**REQUIREMENT:**
Please restate the entries below word for word, leaving out any pictures.
|---|
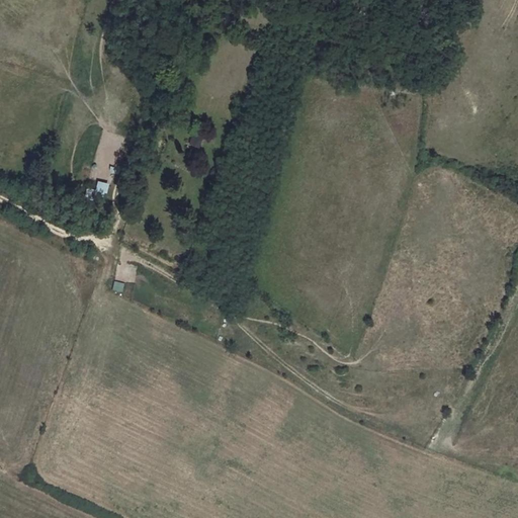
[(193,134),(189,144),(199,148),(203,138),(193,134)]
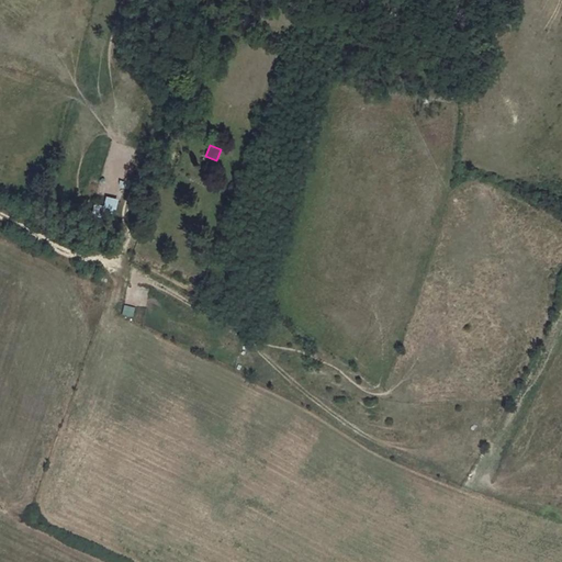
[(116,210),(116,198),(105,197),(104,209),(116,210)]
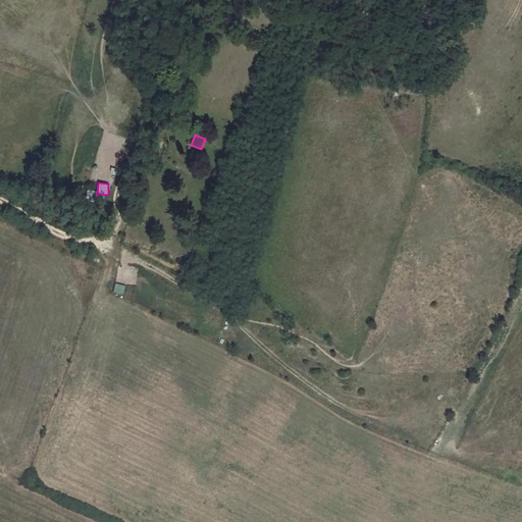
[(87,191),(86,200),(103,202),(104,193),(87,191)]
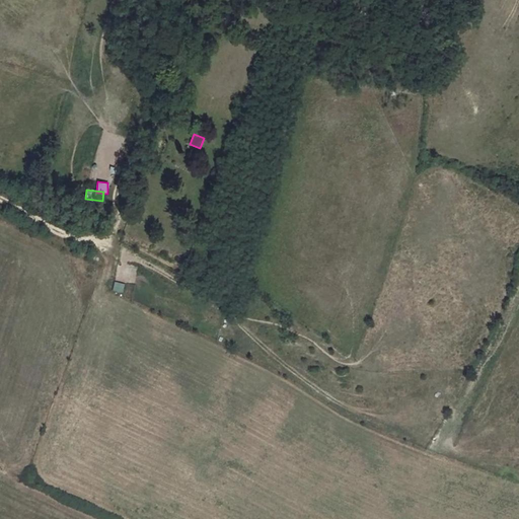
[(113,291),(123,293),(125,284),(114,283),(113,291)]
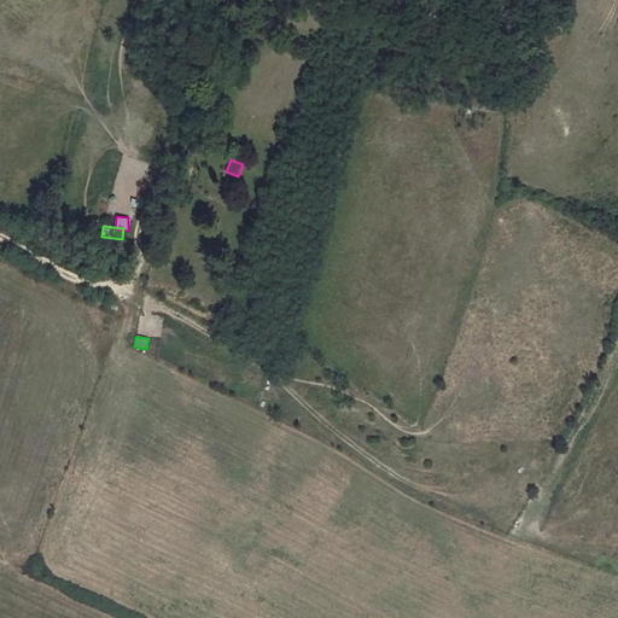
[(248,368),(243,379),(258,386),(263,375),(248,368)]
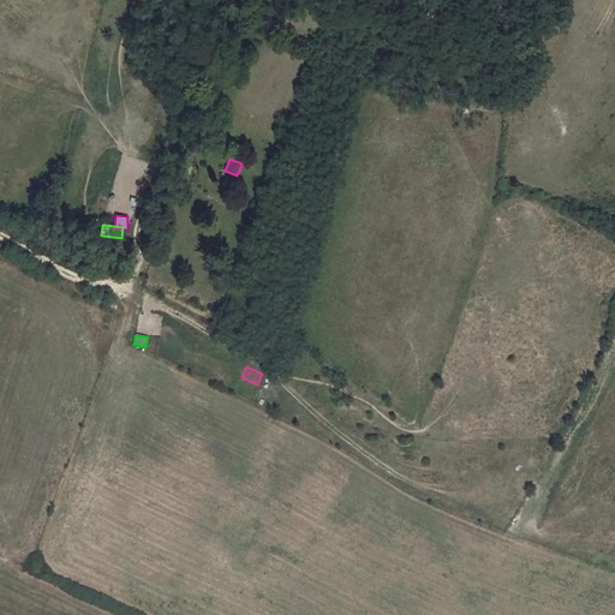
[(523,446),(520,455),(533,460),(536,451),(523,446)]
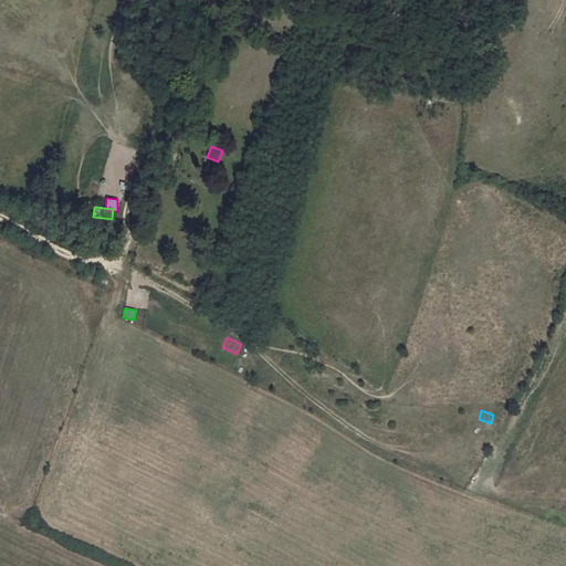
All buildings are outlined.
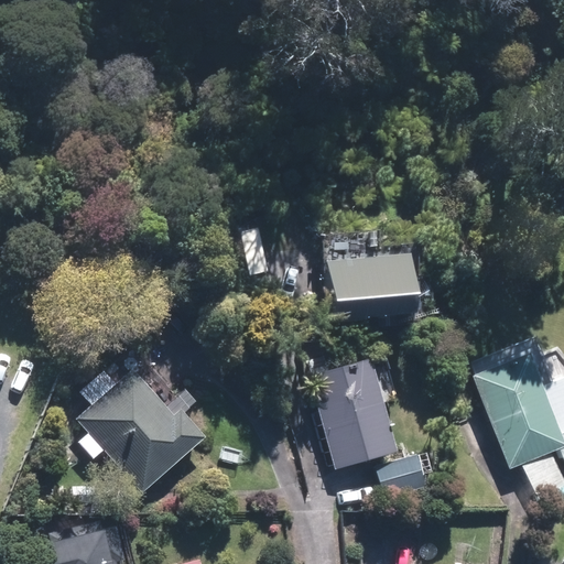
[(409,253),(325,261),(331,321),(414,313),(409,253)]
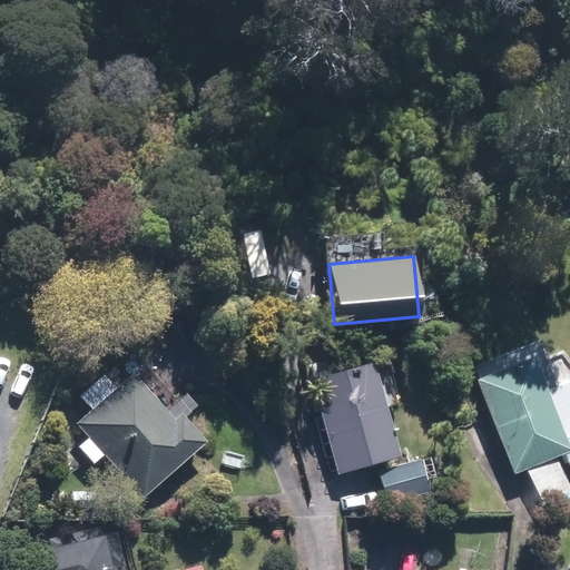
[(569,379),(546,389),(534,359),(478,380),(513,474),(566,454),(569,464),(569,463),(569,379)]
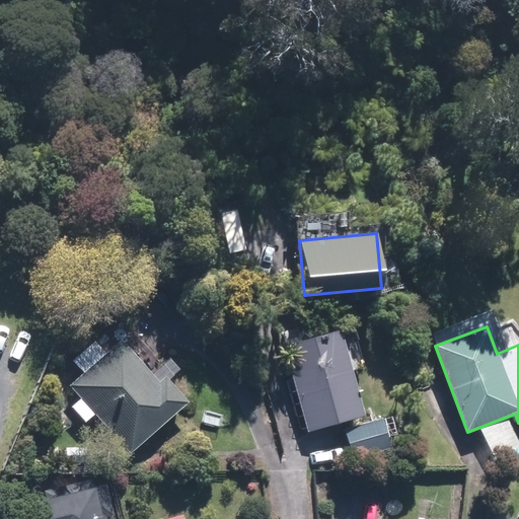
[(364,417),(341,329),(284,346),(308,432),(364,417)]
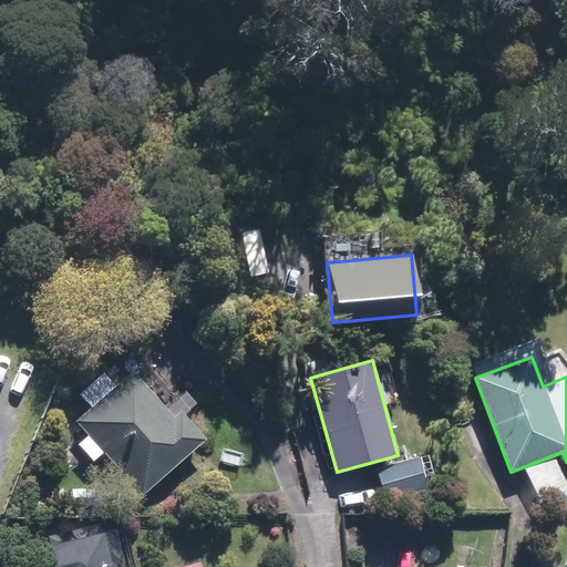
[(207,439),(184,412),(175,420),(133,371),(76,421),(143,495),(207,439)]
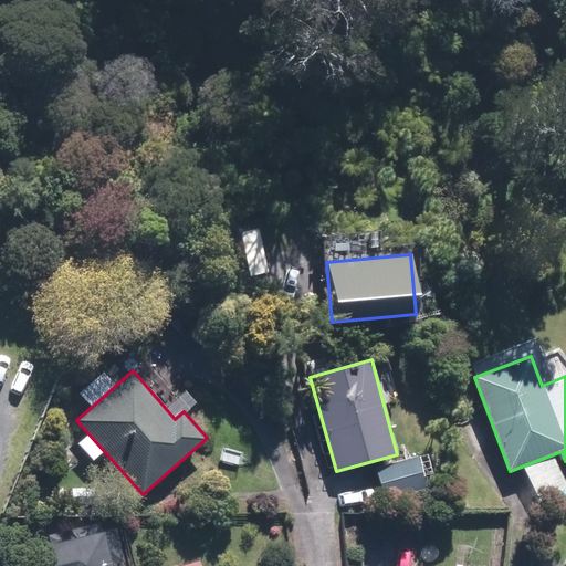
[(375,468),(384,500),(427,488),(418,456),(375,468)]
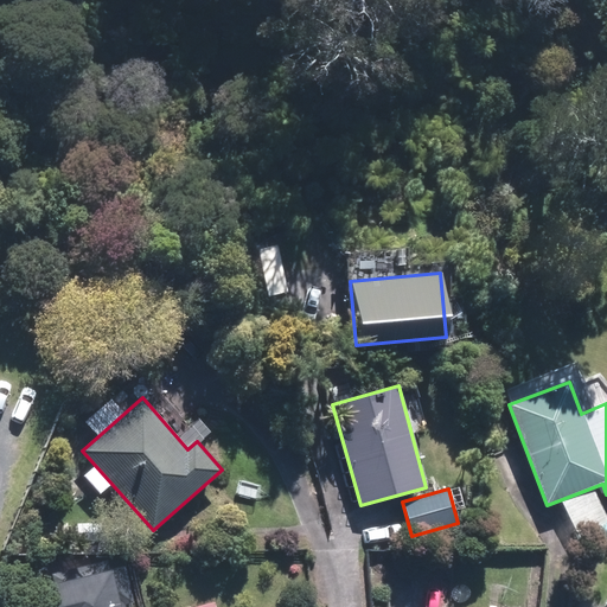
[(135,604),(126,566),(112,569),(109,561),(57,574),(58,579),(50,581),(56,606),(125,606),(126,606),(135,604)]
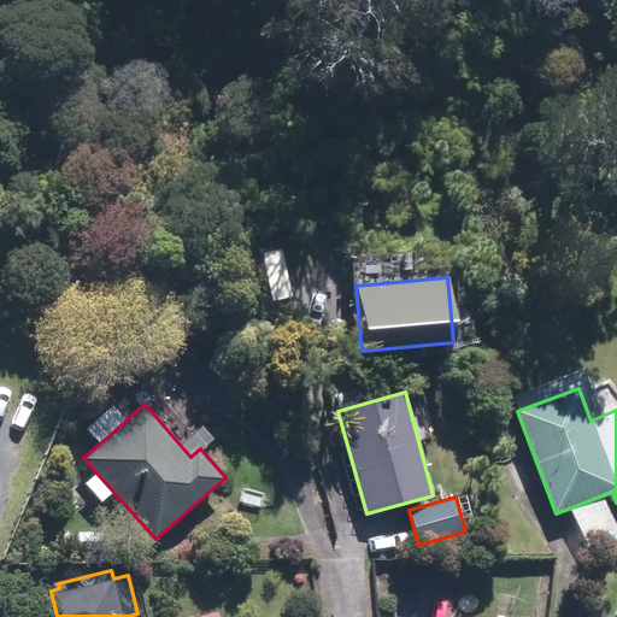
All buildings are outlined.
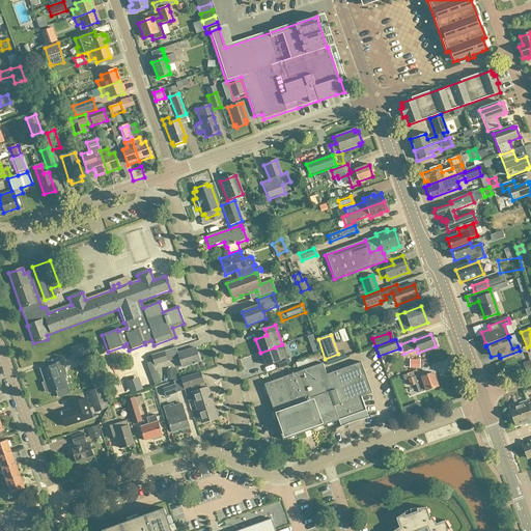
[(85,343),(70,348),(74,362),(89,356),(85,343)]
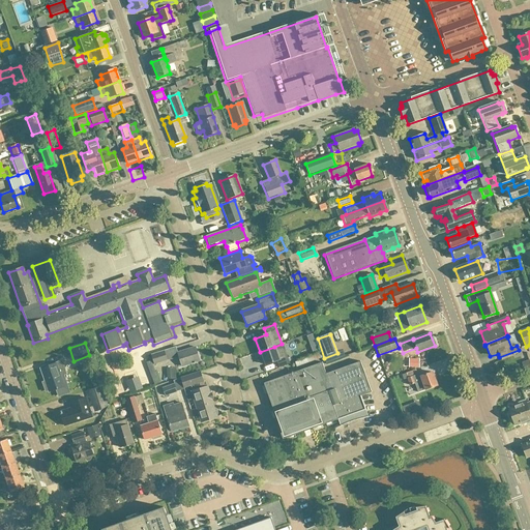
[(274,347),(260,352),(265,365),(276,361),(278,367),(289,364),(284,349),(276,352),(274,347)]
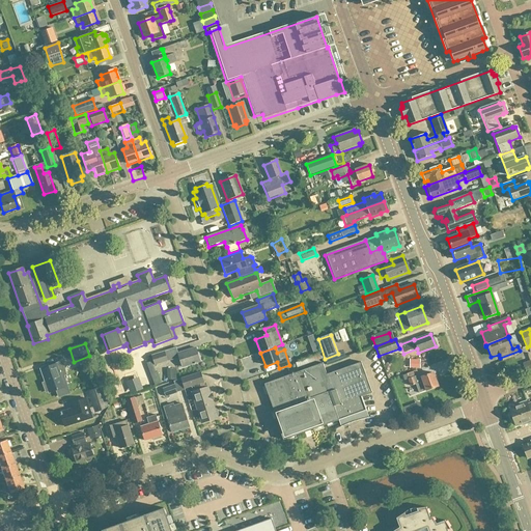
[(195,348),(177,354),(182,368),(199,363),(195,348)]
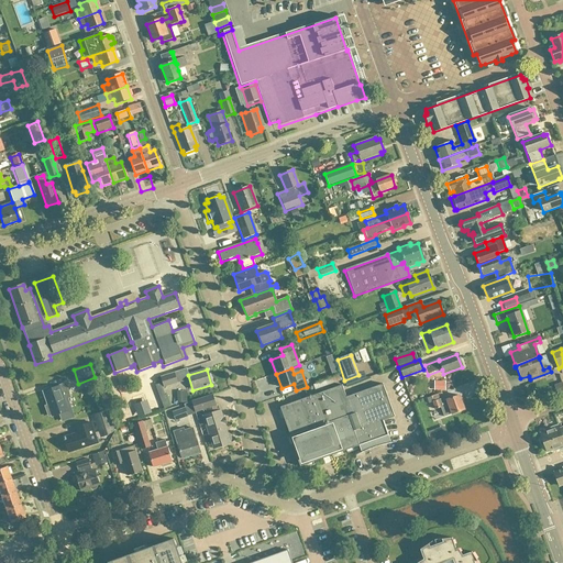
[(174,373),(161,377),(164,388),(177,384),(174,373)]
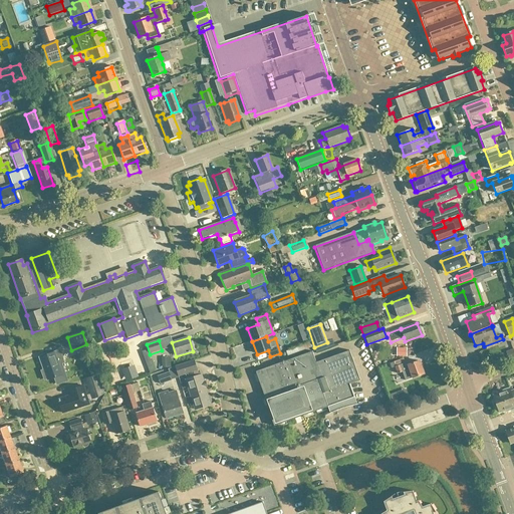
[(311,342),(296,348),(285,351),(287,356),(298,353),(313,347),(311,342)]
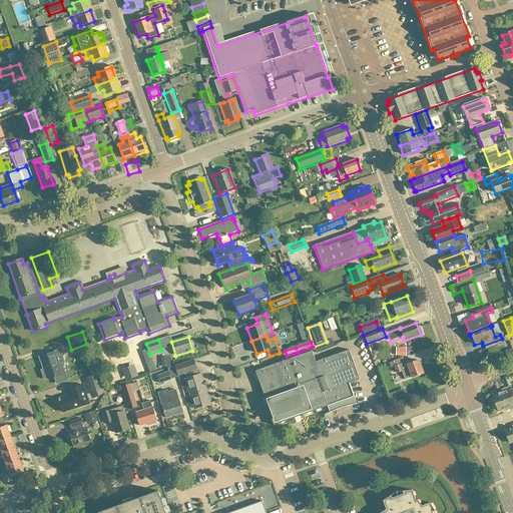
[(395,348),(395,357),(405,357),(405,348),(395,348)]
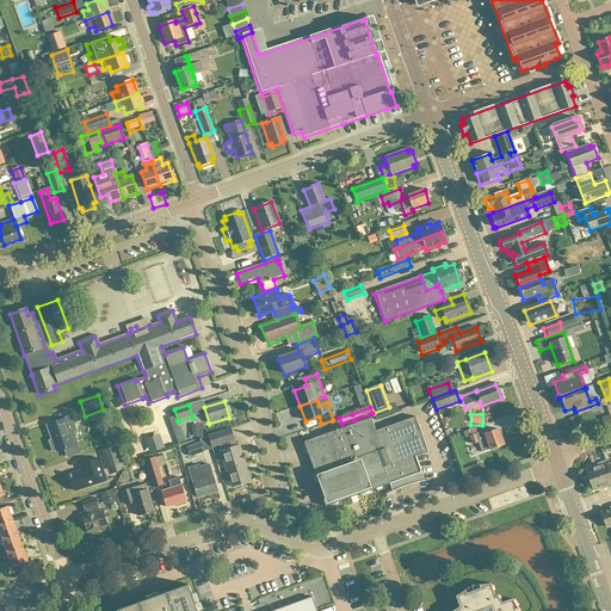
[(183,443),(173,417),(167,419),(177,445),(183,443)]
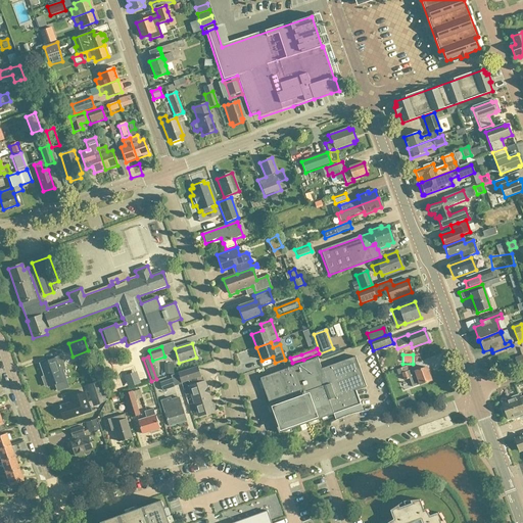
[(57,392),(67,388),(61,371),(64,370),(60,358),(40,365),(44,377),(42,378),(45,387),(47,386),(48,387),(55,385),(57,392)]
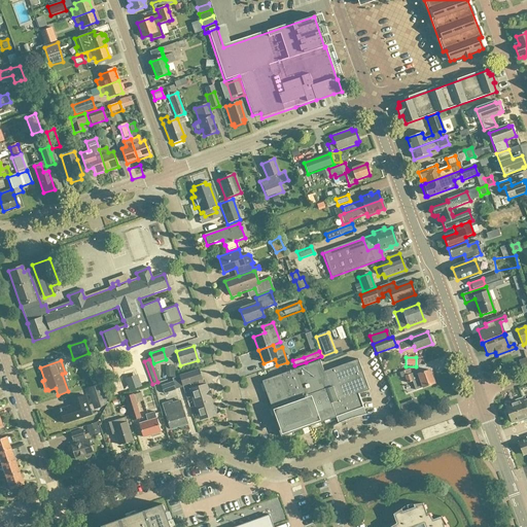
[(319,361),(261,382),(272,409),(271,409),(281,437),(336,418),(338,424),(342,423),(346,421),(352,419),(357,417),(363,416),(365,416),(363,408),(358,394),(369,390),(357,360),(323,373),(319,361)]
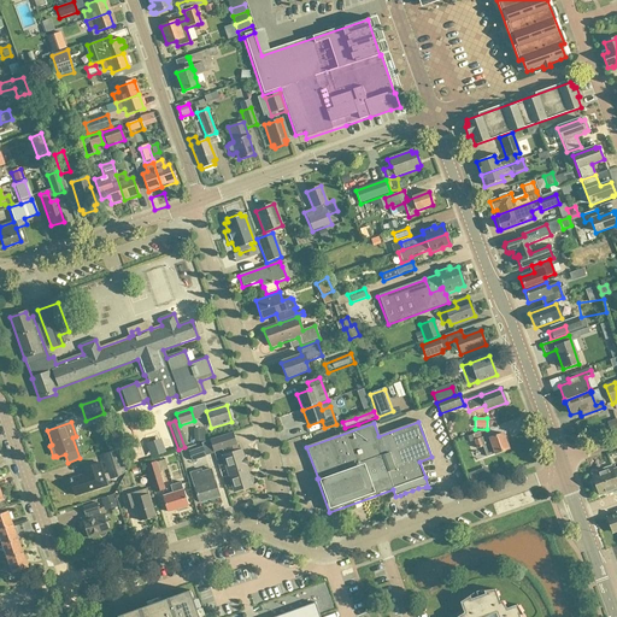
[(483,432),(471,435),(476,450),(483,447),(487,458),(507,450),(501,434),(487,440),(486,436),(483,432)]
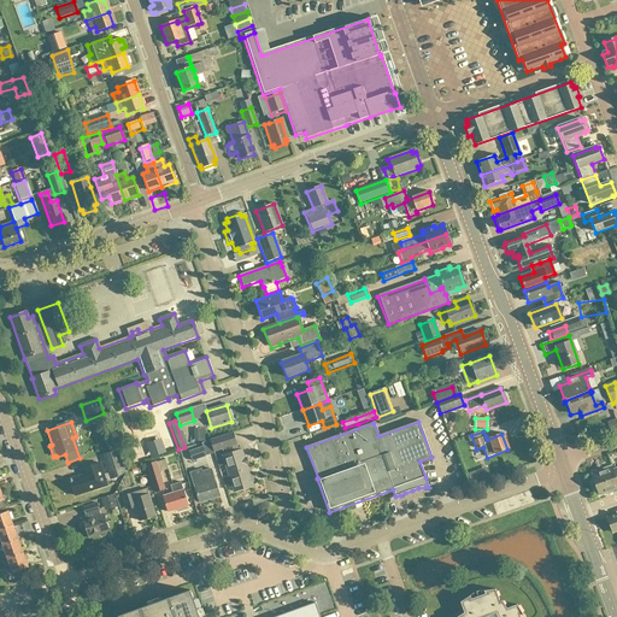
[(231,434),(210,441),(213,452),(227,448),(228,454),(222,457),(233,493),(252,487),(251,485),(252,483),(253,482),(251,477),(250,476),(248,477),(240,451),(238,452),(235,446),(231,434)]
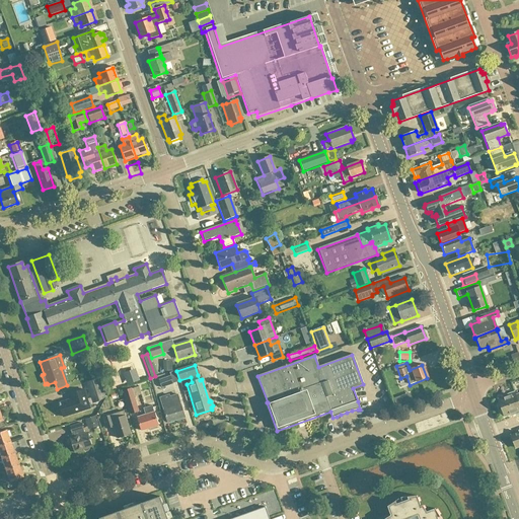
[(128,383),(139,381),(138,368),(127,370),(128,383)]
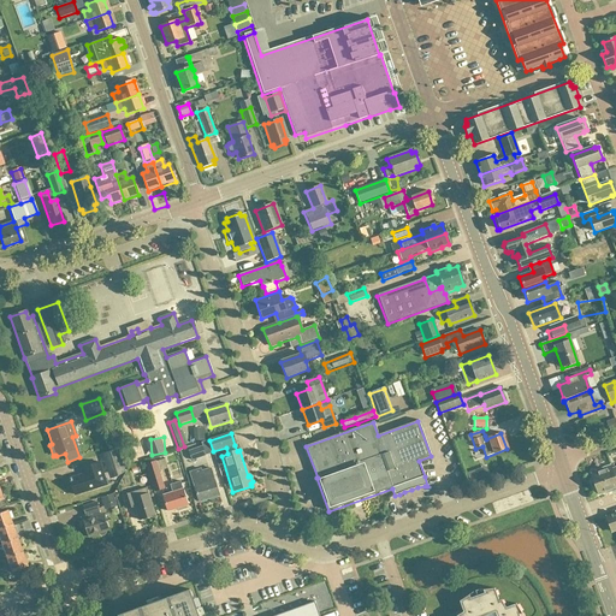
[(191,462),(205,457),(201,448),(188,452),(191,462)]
|---|
**RESULT OF THE TASK:**
[(193,134),(189,144),(199,148),(203,138),(193,134)]
[(116,210),(116,198),(105,197),(104,209),(116,210)]
[(87,191),(86,200),(103,202),(104,193),(87,191)]
[(113,291),(123,293),(125,284),(114,283),(113,291)]
[(248,368),(243,379),(258,386),(263,375),(248,368)]
[(523,446),(520,455),(533,460),(536,451),(523,446)]
All buildings are outlined.
[(409,253),(325,261),(331,321),(414,313),(409,253)]
[(569,379),(546,389),(534,359),(478,380),(513,474),(566,454),(569,464),(569,463),(569,379)]
[(364,417),(341,329),(284,346),(308,432),(364,417)]
[(207,439),(184,412),(175,420),(133,371),(76,421),(143,495),(207,439)]
[(375,468),(384,500),(427,488),(418,456),(375,468)]
[(135,604),(126,566),(112,569),(109,561),(57,574),(58,579),(50,581),(56,606),(125,606),(126,606),(135,604)]
All buildings are outlined.
[(85,343),(70,348),(74,362),(89,356),(85,343)]
[(274,347),(260,352),(265,365),(276,361),(278,367),(289,364),(284,349),(276,352),(274,347)]
[(195,348),(177,354),(182,368),(199,363),(195,348)]
[(174,373),(161,377),(164,388),(177,384),(174,373)]
[(311,342),(296,348),(285,351),(287,356),(298,353),(313,347),(311,342)]
[(395,348),(395,357),(405,357),(405,348),(395,348)]
[(183,443),(173,417),(167,419),(177,445),(183,443)]
[(57,392),(67,388),(61,371),(64,370),(60,358),(40,365),(44,377),(42,378),(45,387),(47,386),(48,387),(55,385),(57,392)]
[(319,361),(261,382),(272,409),(271,409),(281,437),(336,418),(338,424),(342,423),(346,421),(352,419),(357,417),(363,416),(365,416),(363,408),(358,394),(369,390),(357,360),(323,373),(319,361)]
[(483,432),(471,435),(476,450),(483,447),(487,458),(507,450),(501,434),(487,440),(486,436),(483,432)]
[(231,434),(210,441),(213,452),(227,448),(228,454),(222,457),(233,493),(252,487),(251,485),(252,483),(253,482),(251,477),(250,476),(248,477),(240,451),(238,452),(235,446),(231,434)]
[(128,383),(139,381),(138,368),(127,370),(128,383)]
[(191,462),(205,457),(201,448),(188,452),(191,462)]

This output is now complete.